• [GIVEN PROBLEM]
Reproduce word for word the entries starting at the line that contains "red square at (104, 58): rotated" and ending at the line that contains "yellow hexagon: moved 5 px down", with both of those lines included. Omit the pictures from your output.

<<<<

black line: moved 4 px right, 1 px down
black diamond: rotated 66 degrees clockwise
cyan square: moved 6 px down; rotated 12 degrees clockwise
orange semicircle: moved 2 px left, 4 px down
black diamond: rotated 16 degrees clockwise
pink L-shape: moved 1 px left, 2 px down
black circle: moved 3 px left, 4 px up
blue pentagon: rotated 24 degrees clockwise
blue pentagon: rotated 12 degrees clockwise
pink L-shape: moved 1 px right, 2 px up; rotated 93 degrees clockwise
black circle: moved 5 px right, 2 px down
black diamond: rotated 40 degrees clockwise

>>>>
<<<<

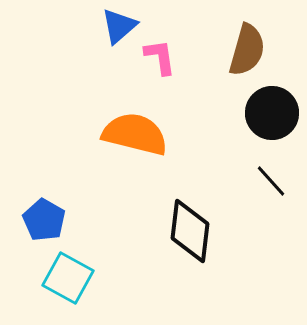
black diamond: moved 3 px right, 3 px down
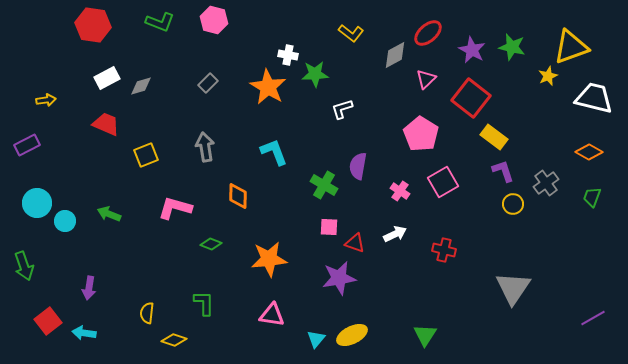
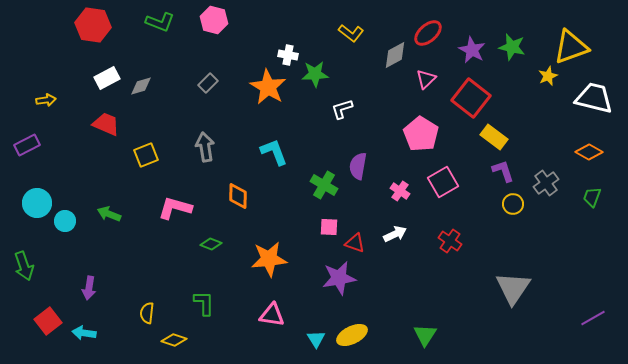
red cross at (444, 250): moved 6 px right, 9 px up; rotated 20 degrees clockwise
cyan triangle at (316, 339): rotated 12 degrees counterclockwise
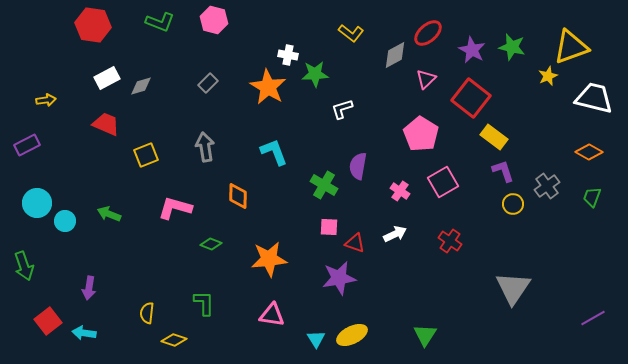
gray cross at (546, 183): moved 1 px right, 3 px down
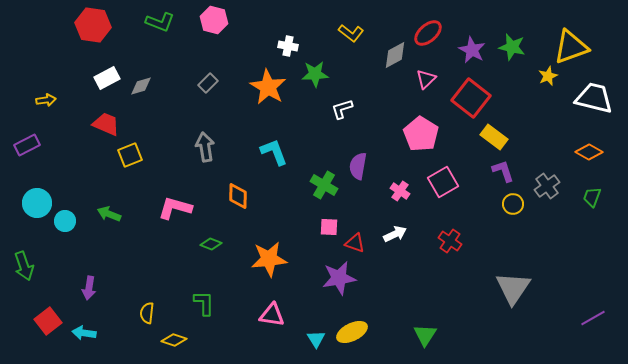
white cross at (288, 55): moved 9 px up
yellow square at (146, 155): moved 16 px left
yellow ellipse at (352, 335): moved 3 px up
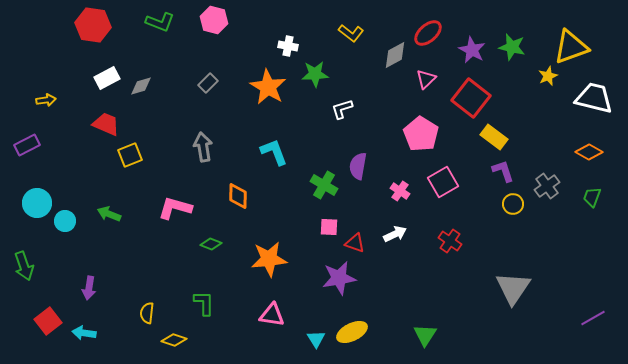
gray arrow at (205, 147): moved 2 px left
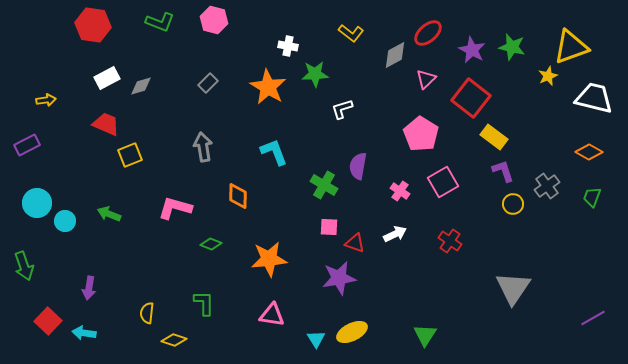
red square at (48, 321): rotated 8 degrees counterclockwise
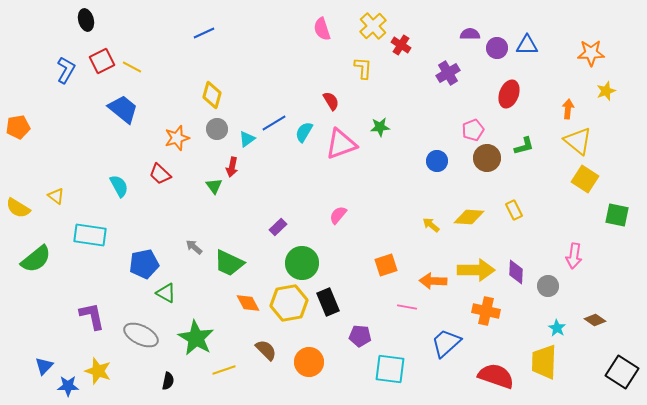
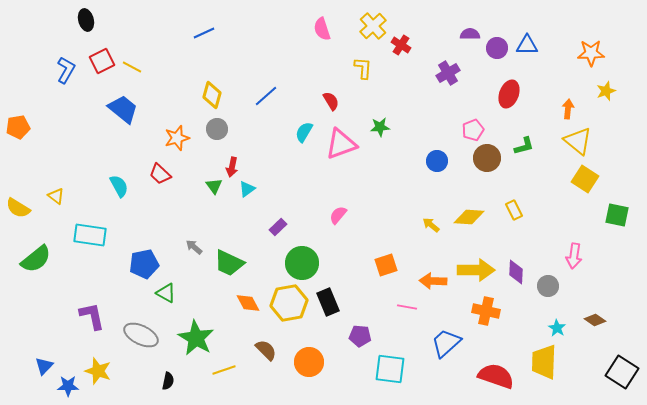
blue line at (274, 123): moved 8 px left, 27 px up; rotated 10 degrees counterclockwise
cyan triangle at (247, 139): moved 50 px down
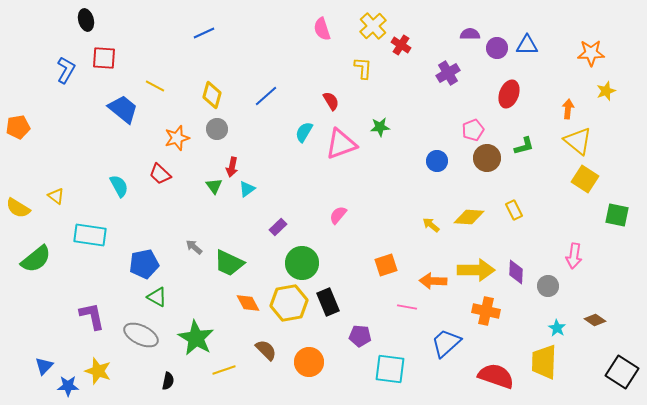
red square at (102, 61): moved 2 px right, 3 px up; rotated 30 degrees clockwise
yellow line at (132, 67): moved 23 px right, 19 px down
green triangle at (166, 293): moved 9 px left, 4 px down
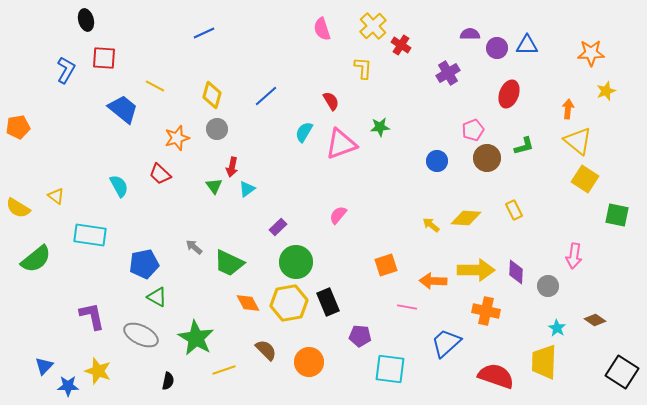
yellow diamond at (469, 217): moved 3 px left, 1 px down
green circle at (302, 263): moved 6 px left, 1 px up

>>>>
<<<<

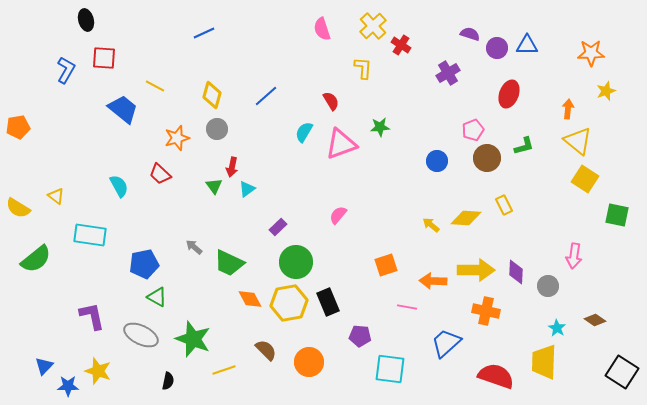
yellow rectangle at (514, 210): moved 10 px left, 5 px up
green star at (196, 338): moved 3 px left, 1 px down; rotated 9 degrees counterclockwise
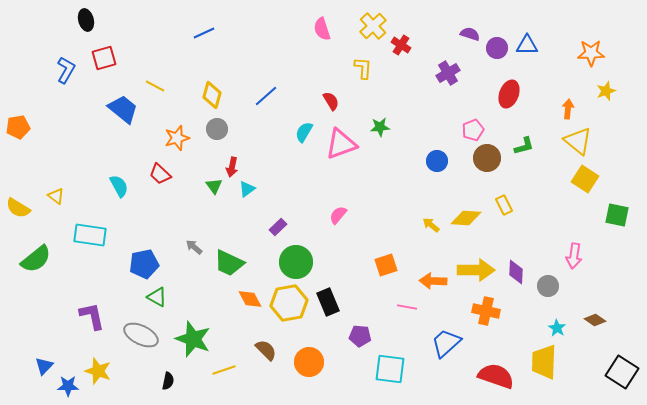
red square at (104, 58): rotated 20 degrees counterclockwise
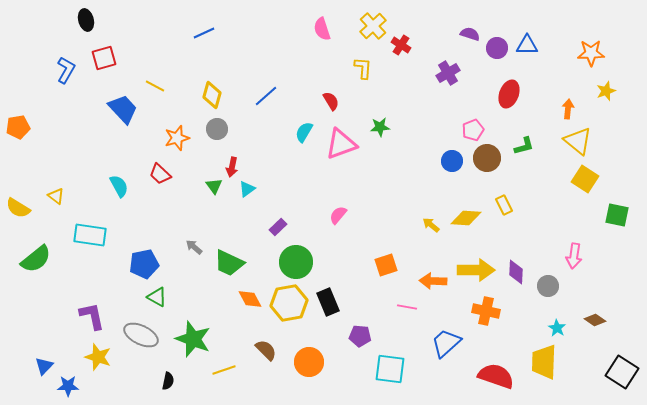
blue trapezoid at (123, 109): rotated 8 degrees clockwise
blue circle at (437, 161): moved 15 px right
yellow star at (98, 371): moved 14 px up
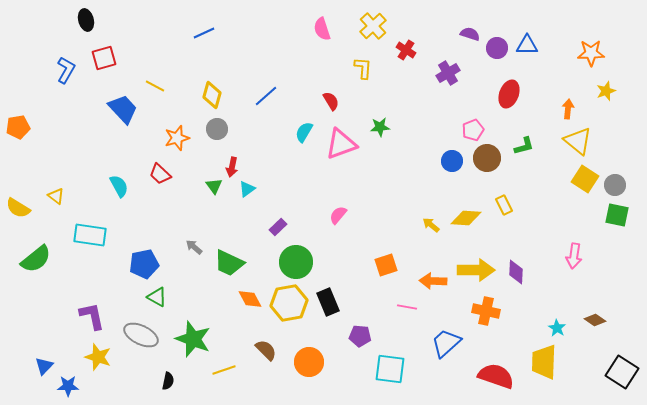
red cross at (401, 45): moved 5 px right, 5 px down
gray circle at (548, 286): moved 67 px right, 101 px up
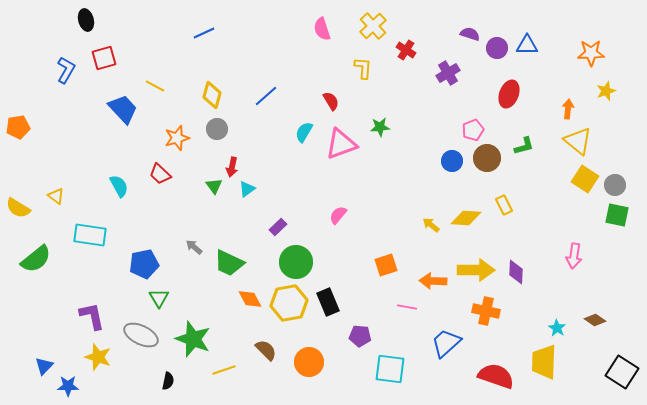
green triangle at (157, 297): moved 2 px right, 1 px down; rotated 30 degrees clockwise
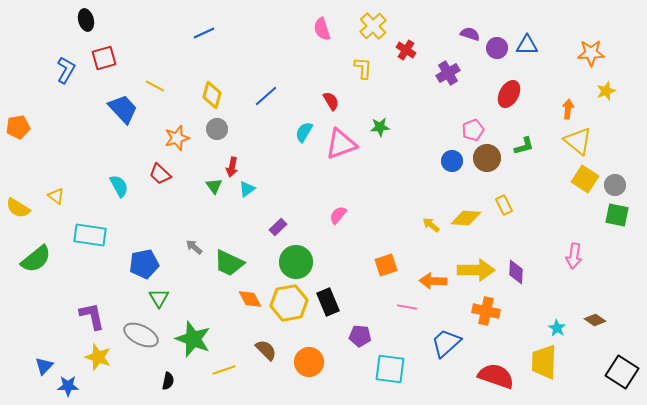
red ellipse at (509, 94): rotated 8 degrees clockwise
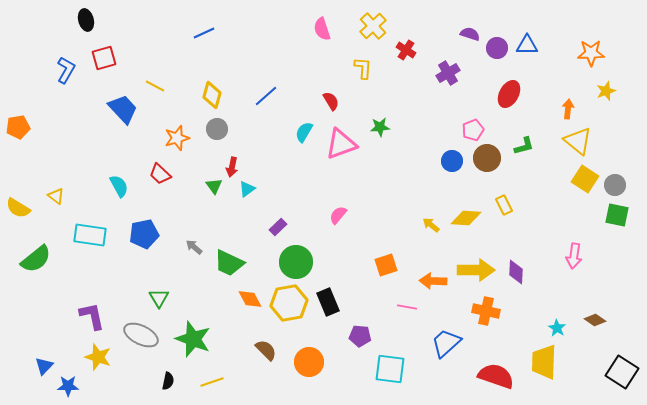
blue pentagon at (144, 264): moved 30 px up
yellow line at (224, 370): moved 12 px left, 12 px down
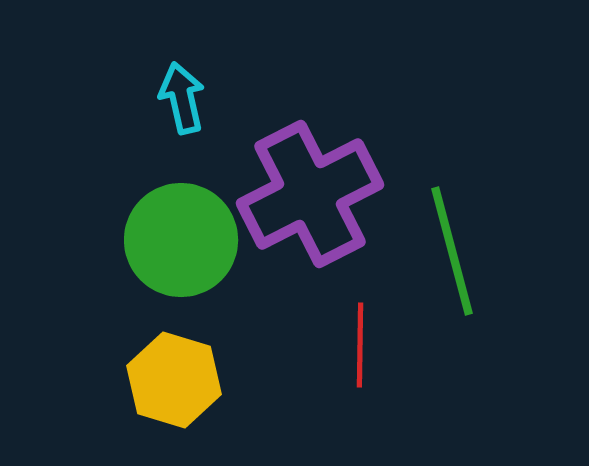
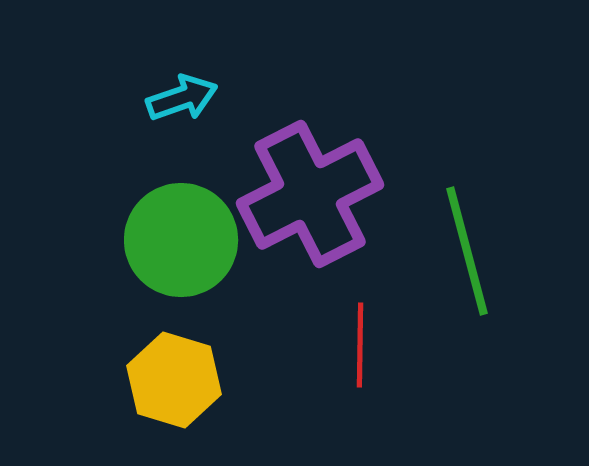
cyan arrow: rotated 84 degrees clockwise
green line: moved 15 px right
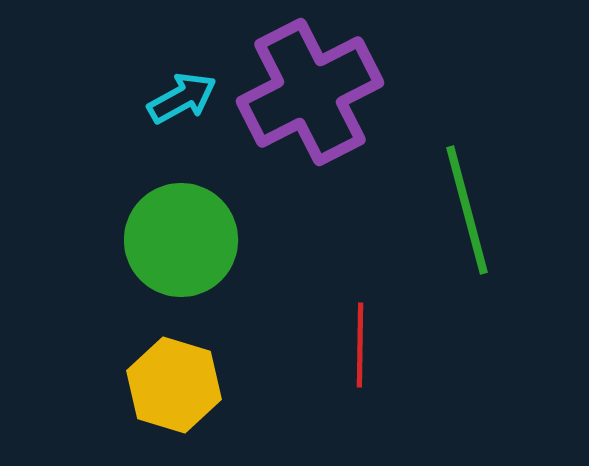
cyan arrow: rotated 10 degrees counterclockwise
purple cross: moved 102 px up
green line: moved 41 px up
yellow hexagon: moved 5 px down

>>>>

• [RESPONSE FOR THIS EXERCISE]
red square at (104, 58): rotated 20 degrees counterclockwise
blue trapezoid at (123, 109): rotated 8 degrees clockwise
blue circle at (437, 161): moved 15 px right
yellow star at (98, 371): moved 14 px up
red cross at (401, 45): moved 5 px right, 5 px down
gray circle at (548, 286): moved 67 px right, 101 px up
green triangle at (157, 297): moved 2 px right, 1 px down; rotated 30 degrees clockwise
red ellipse at (509, 94): rotated 8 degrees clockwise
blue pentagon at (144, 264): moved 30 px up
yellow line at (224, 370): moved 12 px left, 12 px down
cyan arrow: rotated 84 degrees clockwise
green line: moved 15 px right
cyan arrow: rotated 10 degrees counterclockwise
purple cross: moved 102 px up
green line: moved 41 px up
yellow hexagon: moved 5 px down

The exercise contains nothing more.